▶ _EXERCISE DIRECTIONS_
Copy exactly the line containing "none -> black brick A2:D2 level 1" and all the lines that follow it to the end of the records, minus the pictures.

BEGIN INPUT MATERIAL

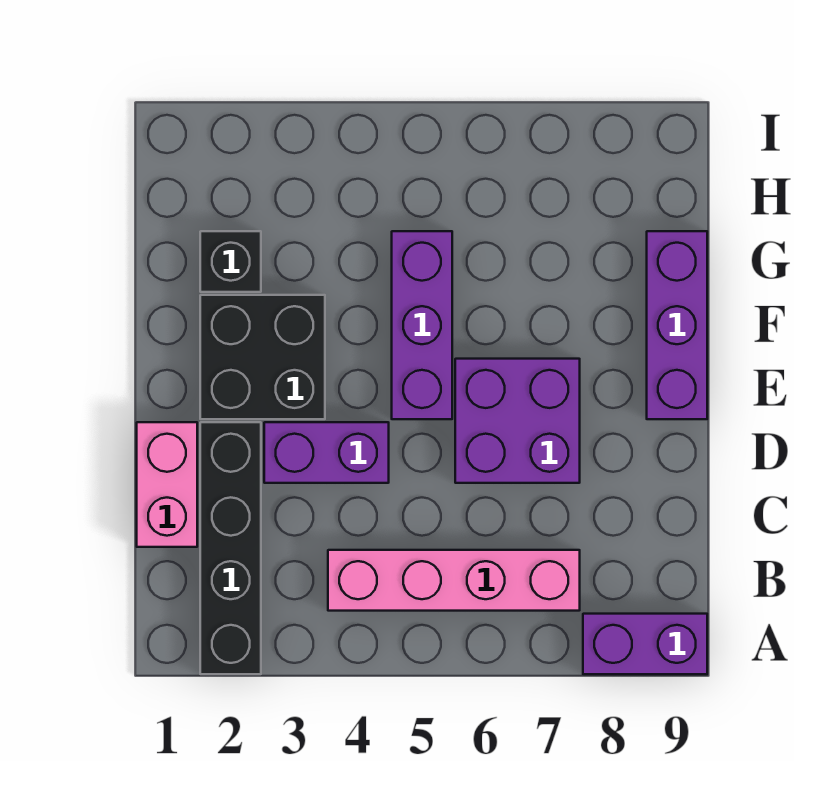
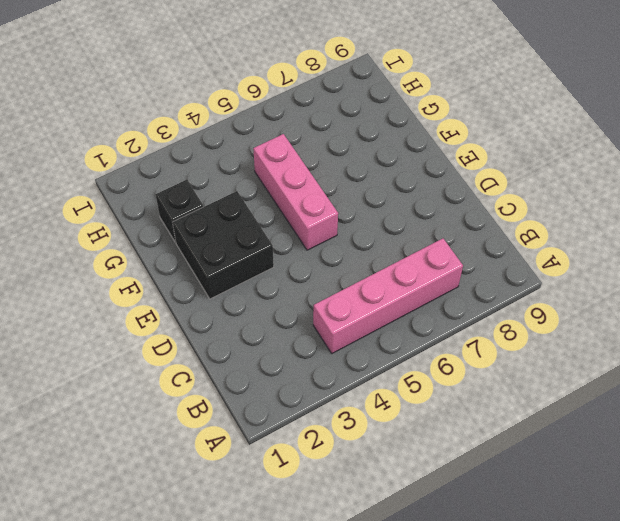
pink brick E5:G5 level 1 -> purple brick E5:G5 level 1
none -> black brick A2:D2 level 1
none -> purple brick A8:A9 level 1

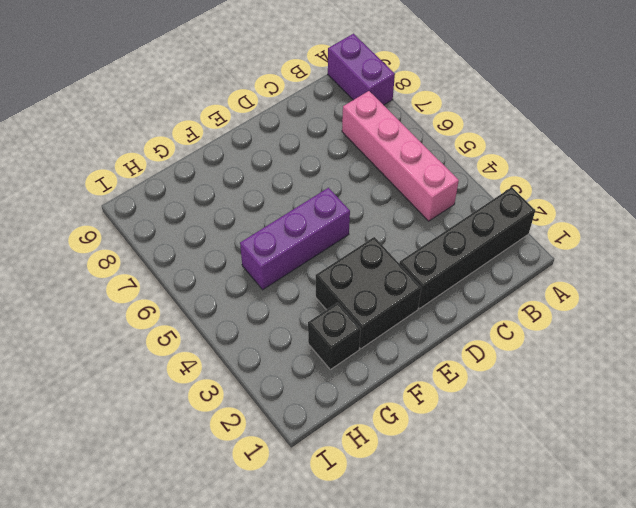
none -> pink brick C1:D1 level 1
none -> purple brick D3:D4 level 1

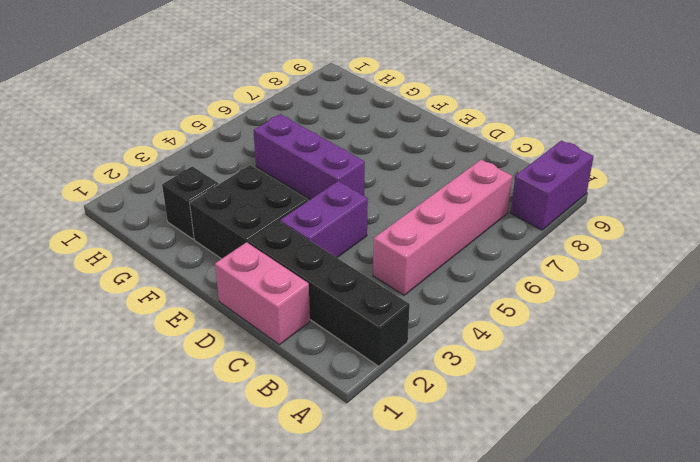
none -> purple brick D6:E7 level 1
none -> purple brick E9:G9 level 1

END INPUT MATERIAL

▶ _EXERCISE SOLUTION_
none -> black brick A2:D2 level 1
none -> purple brick A8:A9 level 1

none -> pink brick C1:D1 level 1
none -> purple brick D3:D4 level 1

none -> purple brick D6:E7 level 1
none -> purple brick E9:G9 level 1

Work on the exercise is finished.